| Records to process |
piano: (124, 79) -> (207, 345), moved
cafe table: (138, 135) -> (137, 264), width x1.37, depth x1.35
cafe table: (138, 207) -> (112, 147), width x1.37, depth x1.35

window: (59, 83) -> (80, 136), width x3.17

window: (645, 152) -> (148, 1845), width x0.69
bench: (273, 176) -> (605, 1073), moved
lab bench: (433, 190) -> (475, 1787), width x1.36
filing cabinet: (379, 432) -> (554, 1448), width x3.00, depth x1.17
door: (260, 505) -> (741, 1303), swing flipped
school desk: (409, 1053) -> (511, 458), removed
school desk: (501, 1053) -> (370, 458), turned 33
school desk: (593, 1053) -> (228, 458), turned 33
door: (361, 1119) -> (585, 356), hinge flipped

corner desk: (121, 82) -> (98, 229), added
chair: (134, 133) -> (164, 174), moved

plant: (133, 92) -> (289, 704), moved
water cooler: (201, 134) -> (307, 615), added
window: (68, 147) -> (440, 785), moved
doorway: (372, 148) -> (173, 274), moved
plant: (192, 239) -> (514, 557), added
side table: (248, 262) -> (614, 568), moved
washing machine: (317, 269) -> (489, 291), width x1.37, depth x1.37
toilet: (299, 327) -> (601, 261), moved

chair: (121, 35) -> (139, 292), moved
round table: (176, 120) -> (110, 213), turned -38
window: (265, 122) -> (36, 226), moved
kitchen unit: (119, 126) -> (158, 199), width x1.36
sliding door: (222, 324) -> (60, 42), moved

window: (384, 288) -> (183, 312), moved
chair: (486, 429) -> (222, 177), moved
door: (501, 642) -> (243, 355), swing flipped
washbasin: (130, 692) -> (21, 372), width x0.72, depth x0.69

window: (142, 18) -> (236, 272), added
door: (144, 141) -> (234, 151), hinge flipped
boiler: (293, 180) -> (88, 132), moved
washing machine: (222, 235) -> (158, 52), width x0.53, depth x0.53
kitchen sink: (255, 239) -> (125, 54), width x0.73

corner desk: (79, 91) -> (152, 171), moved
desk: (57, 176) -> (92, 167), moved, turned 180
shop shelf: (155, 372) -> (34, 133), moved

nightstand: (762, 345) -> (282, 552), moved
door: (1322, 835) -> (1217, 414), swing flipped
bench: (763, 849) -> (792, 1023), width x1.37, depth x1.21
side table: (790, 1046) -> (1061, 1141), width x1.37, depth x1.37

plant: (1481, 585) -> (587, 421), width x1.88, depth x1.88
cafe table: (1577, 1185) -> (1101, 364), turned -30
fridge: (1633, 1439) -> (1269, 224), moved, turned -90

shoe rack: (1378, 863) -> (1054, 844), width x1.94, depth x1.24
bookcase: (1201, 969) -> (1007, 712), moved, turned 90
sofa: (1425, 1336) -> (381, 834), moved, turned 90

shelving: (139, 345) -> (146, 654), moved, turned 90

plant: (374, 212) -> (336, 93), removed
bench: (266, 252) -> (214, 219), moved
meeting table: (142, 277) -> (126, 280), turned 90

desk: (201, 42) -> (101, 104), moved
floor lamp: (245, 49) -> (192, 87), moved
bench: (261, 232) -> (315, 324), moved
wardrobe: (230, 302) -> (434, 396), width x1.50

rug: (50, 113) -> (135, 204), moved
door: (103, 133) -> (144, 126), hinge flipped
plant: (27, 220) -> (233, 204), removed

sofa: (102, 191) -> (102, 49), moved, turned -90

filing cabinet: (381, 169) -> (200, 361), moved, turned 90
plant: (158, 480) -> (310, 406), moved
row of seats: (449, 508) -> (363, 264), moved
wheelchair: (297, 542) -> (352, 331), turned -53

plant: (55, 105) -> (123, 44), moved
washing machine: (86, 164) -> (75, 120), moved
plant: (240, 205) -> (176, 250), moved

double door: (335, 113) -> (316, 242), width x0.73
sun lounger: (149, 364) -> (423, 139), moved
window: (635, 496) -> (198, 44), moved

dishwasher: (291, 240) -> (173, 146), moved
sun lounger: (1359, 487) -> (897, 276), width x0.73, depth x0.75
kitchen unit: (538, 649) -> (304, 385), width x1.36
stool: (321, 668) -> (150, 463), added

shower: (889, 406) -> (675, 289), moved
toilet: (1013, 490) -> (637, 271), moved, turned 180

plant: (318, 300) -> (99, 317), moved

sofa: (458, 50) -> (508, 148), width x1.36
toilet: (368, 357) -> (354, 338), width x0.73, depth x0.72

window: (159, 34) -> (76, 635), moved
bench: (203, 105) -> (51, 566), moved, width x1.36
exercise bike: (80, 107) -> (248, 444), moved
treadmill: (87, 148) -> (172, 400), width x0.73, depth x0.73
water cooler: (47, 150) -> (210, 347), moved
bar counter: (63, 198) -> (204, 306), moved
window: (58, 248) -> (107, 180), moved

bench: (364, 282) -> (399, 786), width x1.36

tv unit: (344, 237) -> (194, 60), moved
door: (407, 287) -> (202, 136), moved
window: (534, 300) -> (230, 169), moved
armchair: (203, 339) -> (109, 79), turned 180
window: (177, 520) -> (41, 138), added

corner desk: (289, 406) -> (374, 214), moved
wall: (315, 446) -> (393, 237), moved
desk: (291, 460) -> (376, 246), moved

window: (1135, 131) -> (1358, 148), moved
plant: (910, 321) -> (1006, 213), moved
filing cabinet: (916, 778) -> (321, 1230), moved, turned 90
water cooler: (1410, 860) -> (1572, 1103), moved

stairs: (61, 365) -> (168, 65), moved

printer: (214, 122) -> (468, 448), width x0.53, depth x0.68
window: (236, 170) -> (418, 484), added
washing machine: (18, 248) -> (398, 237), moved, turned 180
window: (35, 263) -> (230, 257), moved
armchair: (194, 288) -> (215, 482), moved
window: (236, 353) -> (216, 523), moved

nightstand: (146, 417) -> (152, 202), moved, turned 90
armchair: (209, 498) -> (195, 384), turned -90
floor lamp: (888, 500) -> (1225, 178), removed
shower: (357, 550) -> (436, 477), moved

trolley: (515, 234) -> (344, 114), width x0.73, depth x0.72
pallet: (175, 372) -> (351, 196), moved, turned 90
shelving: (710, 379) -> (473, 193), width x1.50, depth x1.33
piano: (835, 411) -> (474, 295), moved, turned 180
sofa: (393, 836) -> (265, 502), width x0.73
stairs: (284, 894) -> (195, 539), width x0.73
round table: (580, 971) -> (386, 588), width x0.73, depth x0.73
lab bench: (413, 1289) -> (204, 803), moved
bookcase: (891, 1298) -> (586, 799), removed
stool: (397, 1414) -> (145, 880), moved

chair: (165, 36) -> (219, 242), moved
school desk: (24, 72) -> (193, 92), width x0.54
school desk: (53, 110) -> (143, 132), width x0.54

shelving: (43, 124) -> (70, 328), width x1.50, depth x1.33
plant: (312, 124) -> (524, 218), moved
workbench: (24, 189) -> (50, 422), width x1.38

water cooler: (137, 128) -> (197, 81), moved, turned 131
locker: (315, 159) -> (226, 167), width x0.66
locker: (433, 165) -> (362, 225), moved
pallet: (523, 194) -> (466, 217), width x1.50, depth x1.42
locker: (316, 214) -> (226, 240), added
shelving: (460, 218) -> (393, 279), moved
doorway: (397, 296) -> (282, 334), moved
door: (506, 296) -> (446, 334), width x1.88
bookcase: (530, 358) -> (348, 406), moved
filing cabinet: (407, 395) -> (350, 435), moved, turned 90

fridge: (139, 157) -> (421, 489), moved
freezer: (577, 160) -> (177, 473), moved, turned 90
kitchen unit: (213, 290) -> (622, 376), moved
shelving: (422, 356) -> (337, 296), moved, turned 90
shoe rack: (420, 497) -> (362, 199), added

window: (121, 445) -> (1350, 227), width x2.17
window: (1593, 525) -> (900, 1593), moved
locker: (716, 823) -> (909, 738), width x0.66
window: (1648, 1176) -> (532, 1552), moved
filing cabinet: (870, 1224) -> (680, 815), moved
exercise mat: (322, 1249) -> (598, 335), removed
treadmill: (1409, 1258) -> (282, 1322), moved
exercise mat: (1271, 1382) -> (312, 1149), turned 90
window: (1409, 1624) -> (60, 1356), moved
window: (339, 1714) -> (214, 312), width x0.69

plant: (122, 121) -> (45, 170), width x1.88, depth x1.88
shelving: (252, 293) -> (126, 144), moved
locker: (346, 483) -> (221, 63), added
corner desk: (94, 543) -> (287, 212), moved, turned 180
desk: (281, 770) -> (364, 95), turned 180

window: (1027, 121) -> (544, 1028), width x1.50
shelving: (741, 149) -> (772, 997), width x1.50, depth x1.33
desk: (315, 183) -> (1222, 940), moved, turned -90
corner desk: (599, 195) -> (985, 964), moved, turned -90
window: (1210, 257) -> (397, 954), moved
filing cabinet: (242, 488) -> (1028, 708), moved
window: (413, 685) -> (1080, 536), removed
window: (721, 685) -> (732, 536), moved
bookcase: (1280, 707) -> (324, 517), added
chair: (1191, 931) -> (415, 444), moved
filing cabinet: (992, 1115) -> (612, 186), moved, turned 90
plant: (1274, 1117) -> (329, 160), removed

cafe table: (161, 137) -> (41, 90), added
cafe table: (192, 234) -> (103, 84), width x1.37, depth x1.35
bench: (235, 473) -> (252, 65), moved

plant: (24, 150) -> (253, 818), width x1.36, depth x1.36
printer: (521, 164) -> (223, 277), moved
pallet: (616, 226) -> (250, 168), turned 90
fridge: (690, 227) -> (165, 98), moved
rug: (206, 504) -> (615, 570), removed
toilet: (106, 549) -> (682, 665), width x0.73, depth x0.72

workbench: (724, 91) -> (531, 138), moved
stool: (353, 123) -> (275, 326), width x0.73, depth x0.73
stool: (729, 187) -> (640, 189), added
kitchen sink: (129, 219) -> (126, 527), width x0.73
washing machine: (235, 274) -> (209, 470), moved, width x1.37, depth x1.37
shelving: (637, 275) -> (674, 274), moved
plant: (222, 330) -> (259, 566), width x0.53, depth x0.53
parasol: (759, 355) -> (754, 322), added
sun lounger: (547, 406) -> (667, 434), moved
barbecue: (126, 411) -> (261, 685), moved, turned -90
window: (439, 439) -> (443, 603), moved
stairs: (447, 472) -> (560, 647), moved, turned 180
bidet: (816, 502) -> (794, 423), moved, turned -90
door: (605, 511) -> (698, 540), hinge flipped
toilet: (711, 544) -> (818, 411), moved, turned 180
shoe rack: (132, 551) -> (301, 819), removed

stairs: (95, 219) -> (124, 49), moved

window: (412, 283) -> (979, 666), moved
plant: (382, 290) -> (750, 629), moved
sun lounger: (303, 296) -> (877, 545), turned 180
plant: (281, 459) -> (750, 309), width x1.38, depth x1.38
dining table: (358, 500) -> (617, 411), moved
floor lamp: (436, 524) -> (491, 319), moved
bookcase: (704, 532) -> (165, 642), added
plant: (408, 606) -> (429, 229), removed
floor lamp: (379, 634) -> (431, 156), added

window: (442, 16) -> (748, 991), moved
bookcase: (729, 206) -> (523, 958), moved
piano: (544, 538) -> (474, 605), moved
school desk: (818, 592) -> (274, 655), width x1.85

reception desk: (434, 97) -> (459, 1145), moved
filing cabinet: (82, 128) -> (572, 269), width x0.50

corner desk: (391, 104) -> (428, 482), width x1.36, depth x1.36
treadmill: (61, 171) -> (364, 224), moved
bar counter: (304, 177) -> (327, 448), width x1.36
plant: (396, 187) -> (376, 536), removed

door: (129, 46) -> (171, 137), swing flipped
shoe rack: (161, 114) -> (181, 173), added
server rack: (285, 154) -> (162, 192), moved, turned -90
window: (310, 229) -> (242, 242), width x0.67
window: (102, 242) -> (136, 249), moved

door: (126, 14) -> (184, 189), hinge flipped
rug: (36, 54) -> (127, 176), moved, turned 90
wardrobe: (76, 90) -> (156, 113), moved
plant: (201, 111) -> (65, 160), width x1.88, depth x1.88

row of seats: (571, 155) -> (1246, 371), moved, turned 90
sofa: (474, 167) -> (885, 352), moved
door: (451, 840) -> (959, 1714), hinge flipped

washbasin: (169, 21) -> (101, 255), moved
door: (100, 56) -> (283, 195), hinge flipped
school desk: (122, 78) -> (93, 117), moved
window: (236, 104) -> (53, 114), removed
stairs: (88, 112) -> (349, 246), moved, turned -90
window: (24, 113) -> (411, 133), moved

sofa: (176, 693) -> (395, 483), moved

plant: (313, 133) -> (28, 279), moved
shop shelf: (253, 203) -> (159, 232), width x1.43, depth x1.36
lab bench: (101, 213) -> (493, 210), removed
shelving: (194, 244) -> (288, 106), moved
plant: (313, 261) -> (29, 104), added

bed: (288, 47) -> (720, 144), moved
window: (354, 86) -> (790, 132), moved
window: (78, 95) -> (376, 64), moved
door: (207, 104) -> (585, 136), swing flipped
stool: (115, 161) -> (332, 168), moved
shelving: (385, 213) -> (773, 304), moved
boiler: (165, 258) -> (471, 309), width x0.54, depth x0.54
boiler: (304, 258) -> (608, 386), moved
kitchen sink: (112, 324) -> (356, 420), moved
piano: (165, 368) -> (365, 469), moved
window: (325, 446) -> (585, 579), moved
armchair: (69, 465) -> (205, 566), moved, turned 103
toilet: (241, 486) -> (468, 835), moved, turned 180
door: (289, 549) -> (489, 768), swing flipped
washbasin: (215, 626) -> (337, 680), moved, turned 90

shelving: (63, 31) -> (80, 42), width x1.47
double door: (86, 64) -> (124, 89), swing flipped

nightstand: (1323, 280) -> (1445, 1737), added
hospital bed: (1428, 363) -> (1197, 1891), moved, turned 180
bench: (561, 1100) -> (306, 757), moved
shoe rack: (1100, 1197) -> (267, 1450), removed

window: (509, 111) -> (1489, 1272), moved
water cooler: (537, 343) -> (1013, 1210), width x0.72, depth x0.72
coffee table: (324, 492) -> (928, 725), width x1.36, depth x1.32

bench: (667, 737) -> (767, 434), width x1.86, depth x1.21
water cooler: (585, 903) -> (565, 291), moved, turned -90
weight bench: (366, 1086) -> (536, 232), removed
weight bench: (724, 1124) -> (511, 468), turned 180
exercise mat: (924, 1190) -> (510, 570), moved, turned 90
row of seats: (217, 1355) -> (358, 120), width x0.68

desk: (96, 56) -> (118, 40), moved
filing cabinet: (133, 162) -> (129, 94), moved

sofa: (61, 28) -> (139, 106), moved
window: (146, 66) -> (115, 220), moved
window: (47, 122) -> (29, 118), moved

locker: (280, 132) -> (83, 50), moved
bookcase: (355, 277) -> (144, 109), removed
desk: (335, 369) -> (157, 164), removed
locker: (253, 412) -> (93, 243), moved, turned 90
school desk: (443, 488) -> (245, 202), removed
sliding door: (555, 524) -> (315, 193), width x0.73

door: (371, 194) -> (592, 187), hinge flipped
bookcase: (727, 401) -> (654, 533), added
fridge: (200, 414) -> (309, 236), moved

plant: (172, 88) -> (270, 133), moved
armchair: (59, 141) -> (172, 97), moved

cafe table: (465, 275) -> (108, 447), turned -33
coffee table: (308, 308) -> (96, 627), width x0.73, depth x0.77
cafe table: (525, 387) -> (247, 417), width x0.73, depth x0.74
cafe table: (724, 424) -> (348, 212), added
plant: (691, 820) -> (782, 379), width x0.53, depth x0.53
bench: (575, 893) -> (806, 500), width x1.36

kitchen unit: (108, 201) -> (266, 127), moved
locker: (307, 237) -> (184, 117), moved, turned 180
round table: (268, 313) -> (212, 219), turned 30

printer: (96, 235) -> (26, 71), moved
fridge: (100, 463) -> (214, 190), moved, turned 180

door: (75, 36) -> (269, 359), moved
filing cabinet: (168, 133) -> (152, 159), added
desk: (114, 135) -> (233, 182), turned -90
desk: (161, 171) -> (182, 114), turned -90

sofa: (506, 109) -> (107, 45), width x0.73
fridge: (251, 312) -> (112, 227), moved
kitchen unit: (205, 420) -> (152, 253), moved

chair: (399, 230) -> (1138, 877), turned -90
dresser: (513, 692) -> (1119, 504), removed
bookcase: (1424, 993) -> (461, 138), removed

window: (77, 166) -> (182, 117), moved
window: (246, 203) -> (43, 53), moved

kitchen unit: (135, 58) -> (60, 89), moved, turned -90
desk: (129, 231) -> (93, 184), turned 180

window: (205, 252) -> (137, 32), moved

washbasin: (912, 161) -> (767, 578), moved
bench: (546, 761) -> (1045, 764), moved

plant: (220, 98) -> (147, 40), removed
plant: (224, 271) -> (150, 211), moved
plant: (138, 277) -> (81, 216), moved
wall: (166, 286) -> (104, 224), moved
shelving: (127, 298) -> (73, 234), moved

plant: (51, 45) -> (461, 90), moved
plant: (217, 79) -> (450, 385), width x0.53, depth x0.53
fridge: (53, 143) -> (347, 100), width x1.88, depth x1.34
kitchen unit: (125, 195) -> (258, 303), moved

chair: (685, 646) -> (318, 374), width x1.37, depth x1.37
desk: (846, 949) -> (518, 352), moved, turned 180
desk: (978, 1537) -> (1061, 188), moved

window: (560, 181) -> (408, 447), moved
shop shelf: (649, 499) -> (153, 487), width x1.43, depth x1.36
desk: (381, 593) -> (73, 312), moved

| What needs to be done |
Every line in the data above that includes the word "lounger" should be copied.

| Response for this exercise |
sun lounger: (149, 364) -> (423, 139), moved
sun lounger: (1359, 487) -> (897, 276), width x0.73, depth x0.75
sun lounger: (547, 406) -> (667, 434), moved
sun lounger: (303, 296) -> (877, 545), turned 180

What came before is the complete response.